Input for this task below:

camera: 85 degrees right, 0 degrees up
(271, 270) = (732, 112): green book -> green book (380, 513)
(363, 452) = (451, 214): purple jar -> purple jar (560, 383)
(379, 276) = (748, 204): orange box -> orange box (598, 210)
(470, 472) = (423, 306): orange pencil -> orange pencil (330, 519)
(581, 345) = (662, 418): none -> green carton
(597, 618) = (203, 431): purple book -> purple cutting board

End of Input for this task.
Input for this task below:

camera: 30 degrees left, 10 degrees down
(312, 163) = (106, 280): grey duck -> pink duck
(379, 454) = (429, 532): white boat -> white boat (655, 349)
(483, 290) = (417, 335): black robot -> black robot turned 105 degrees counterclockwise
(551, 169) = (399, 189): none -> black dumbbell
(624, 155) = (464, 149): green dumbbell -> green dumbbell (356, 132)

End of Input for this task.
Input for this task below:

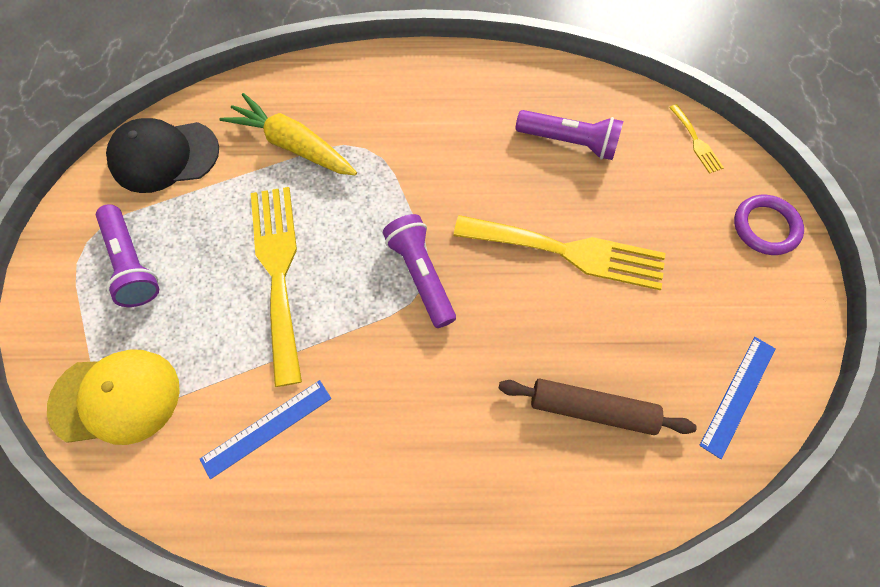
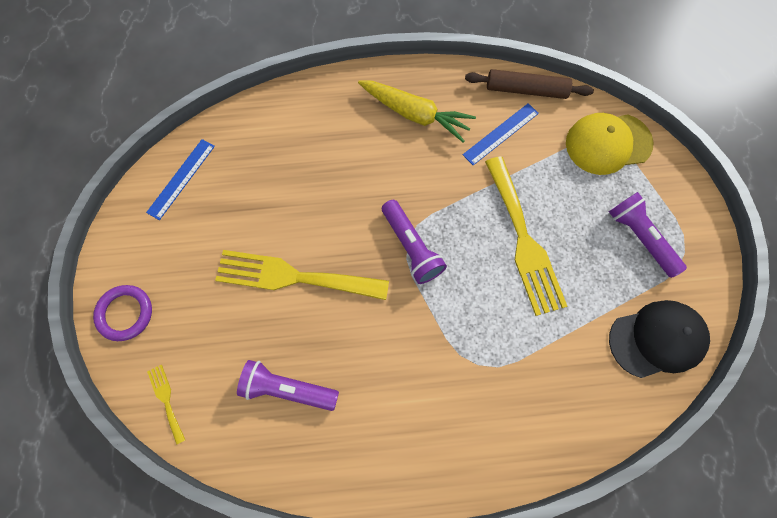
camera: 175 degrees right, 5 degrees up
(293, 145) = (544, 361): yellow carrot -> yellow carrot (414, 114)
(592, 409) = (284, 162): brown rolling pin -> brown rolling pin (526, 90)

End of Input for this task.

**Exercise aim**: Out of the listing above, reproduce exactly the lines from the one with "camera: 85 degrees right, 0 degrees up" up to and including the one with "(597, 618) = (203, 431): purple".

**Answer box**:
camera: 85 degrees right, 0 degrees up
(271, 270) = (732, 112): green book -> green book (380, 513)
(363, 452) = (451, 214): purple jar -> purple jar (560, 383)
(379, 276) = (748, 204): orange box -> orange box (598, 210)
(470, 472) = (423, 306): orange pencil -> orange pencil (330, 519)
(581, 345) = (662, 418): none -> green carton
(597, 618) = (203, 431): purple book -> purple cutting board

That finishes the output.